Would you retype the listing word for word, skipping its pictures?

• • •

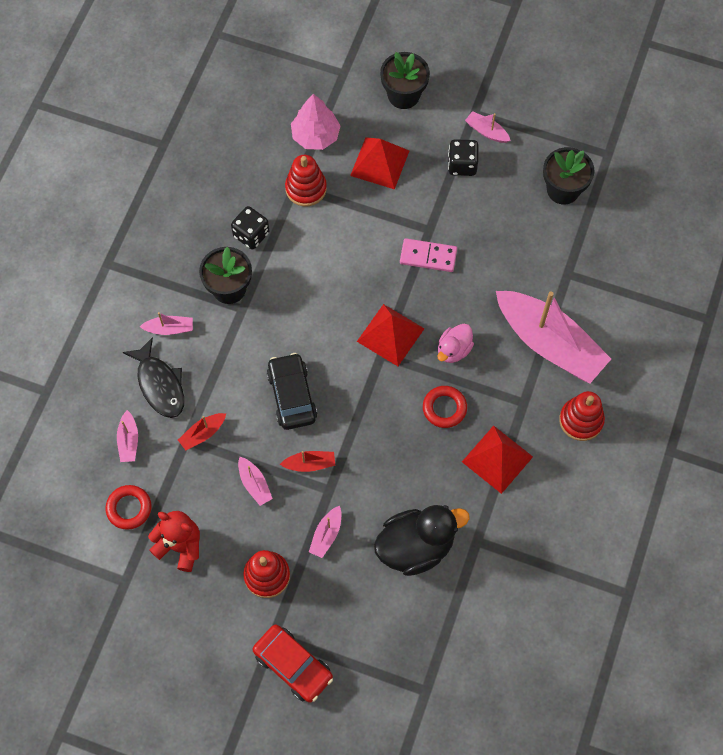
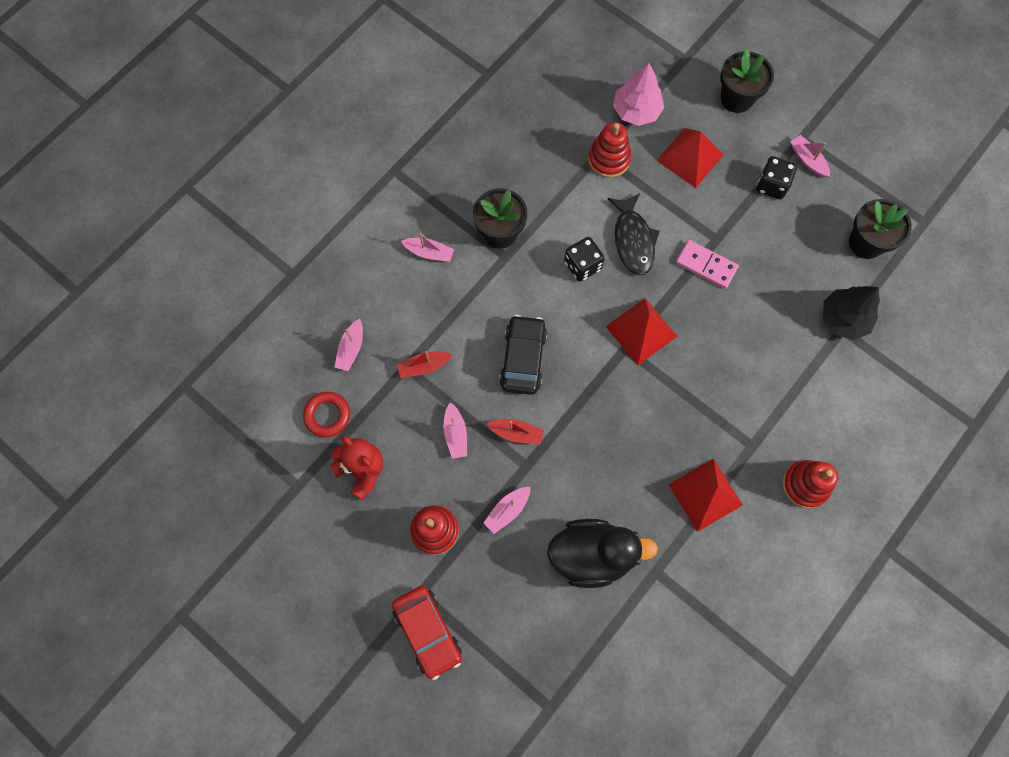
camera: 20 degrees right, 5 degrees up
(160, 384) = (400, 304): black fish -> black fish (633, 240)
(251, 234) = (540, 187): black dice -> black dice (582, 265)
(444, 408) = (669, 424): red ring -> none
(454, 350) = (699, 368): pink duck -> none
(549, 343) = (799, 394): pink boat -> none
(566, 263) = (844, 318): none -> black tree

• • •

> Answer to the exercise:
camera: 20 degrees right, 5 degrees up
(160, 384) = (400, 304): black fish -> black fish (633, 240)
(251, 234) = (540, 187): black dice -> black dice (582, 265)
(444, 408) = (669, 424): red ring -> none
(454, 350) = (699, 368): pink duck -> none
(549, 343) = (799, 394): pink boat -> none
(566, 263) = (844, 318): none -> black tree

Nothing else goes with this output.